Saved data entries
########

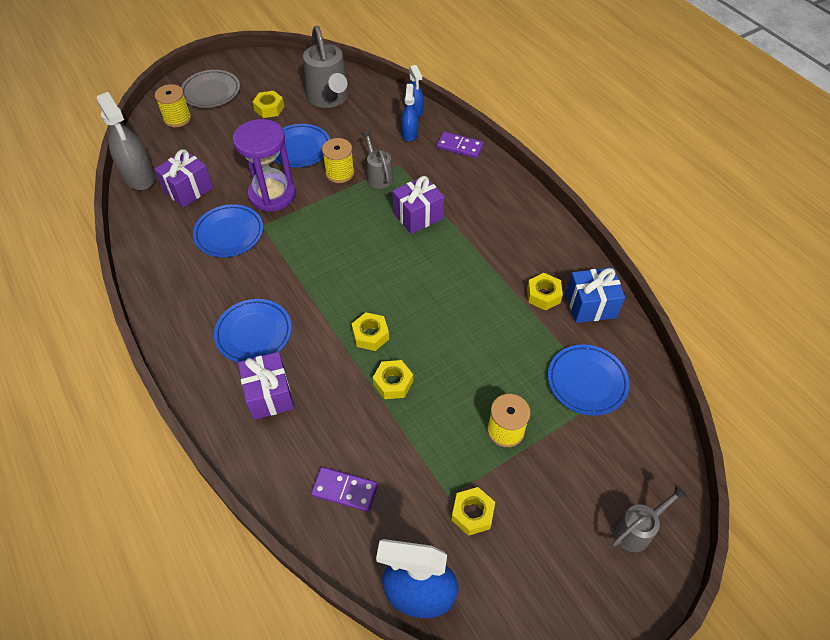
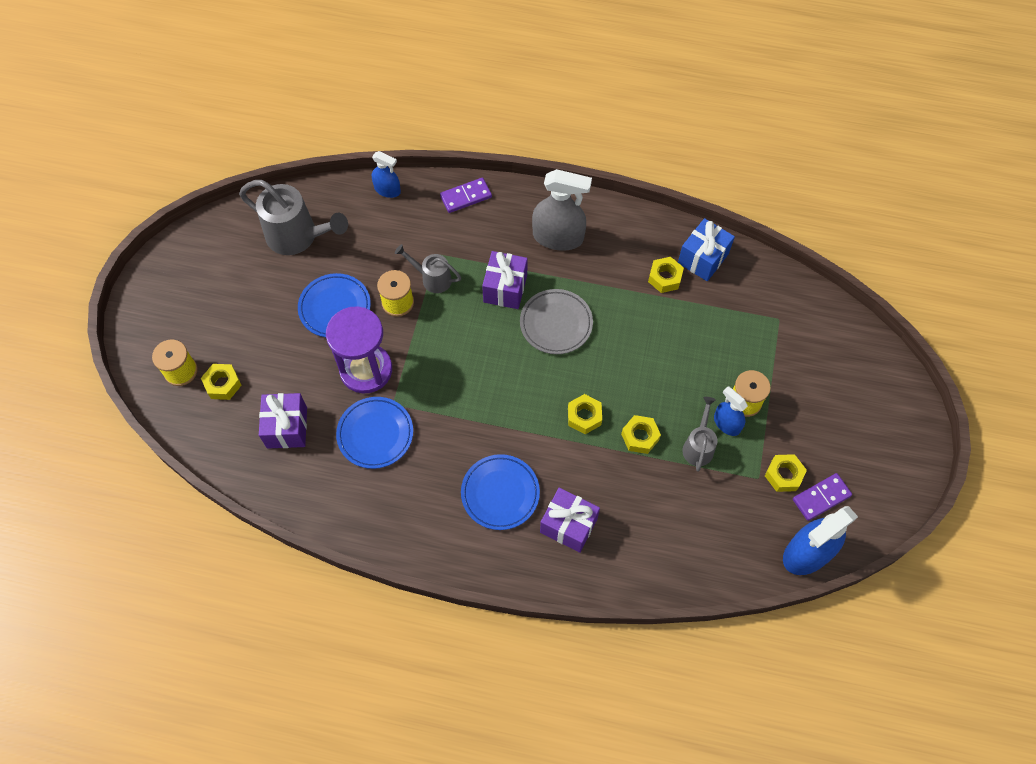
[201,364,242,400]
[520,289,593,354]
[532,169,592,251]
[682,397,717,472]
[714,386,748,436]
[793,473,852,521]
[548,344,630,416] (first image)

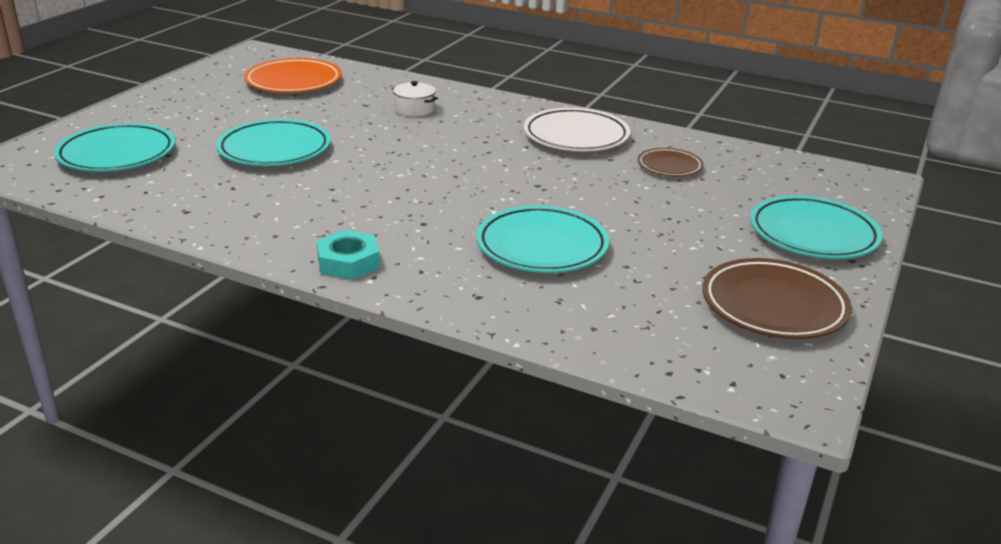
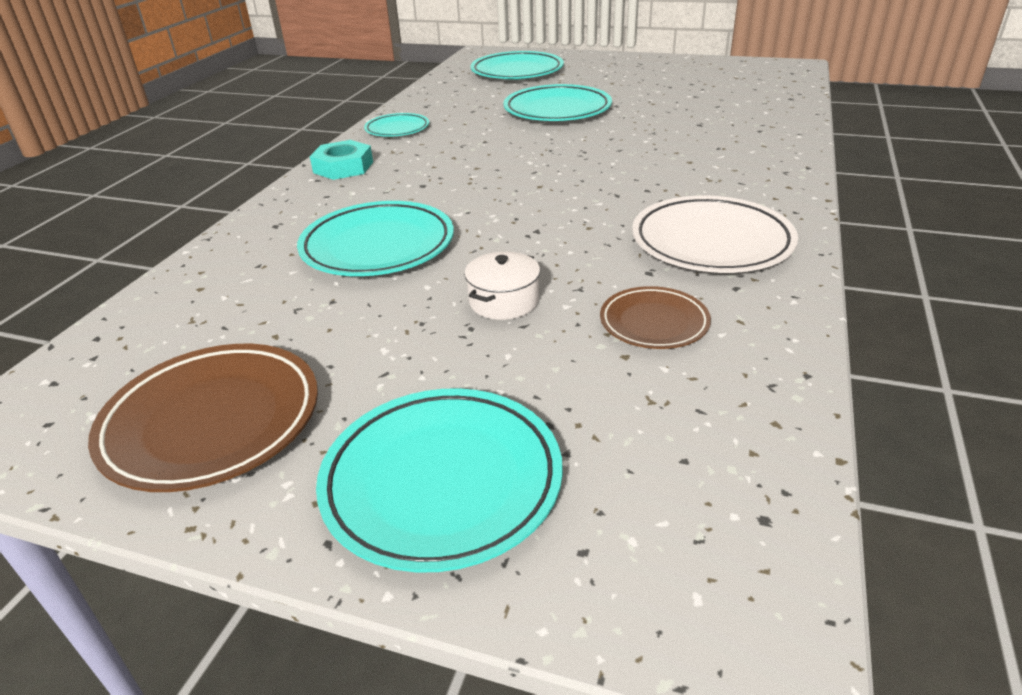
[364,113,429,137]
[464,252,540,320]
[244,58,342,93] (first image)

########

• _The task_:
All records are to be reproduced exactly; the pictures are to be omitted.

• _Exercise result_:
[201,364,242,400]
[520,289,593,354]
[532,169,592,251]
[682,397,717,472]
[714,386,748,436]
[793,473,852,521]
[548,344,630,416] (first image)

[364,113,429,137]
[464,252,540,320]
[244,58,342,93] (first image)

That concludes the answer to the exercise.